The task: This exercise calls for copying every line below that holds the word "yellow".
- - - - -
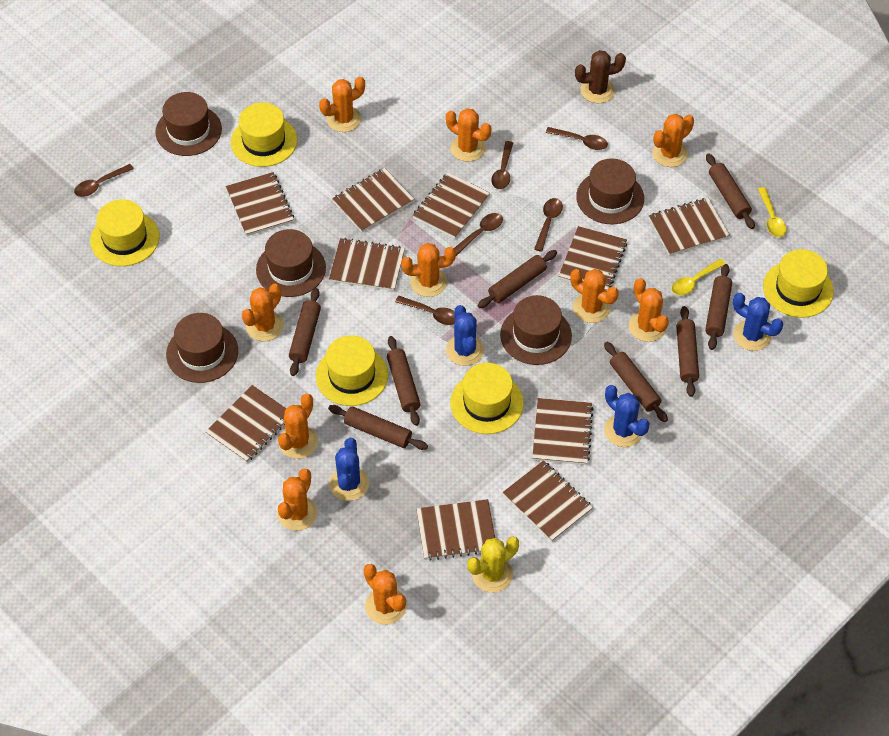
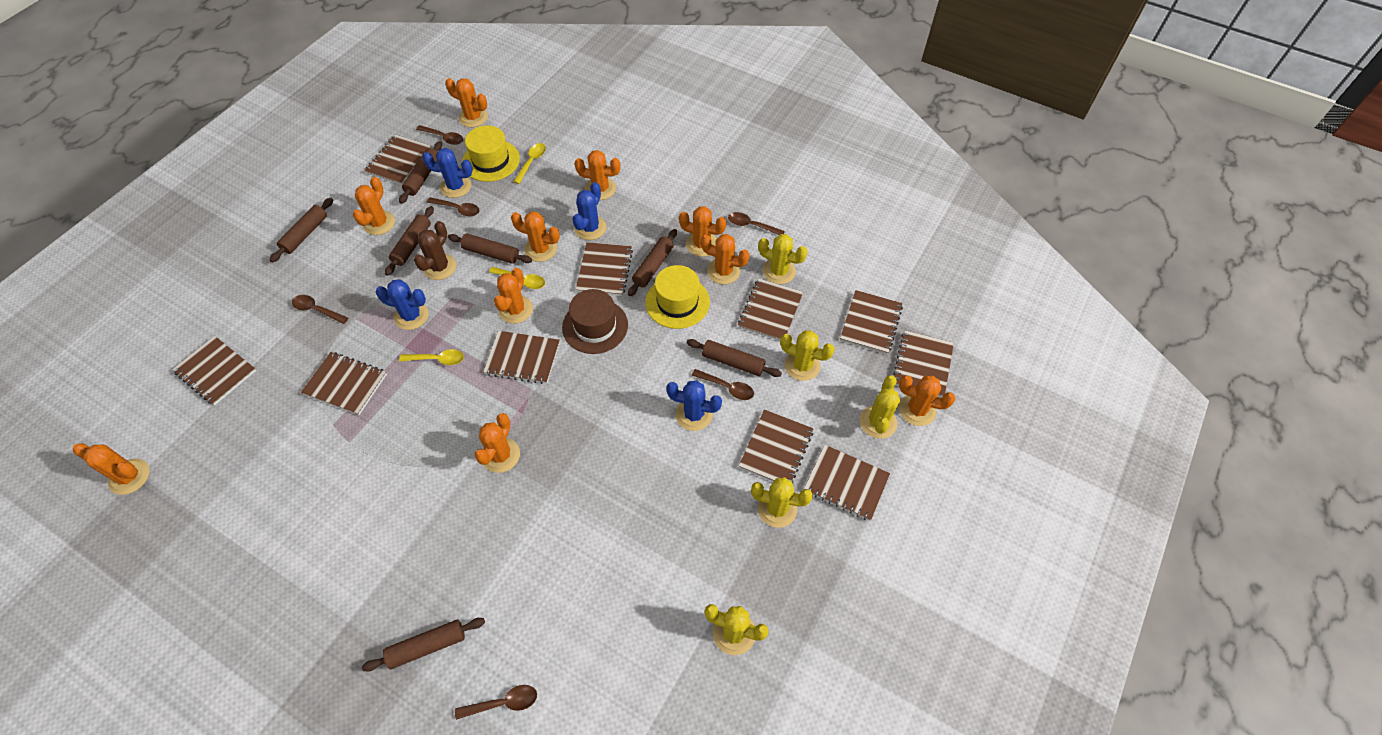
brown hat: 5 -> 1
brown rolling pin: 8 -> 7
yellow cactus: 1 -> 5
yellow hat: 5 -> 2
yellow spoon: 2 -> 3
- - - - -
Task output:
yellow cactus: 1 -> 5
yellow hat: 5 -> 2
yellow spoon: 2 -> 3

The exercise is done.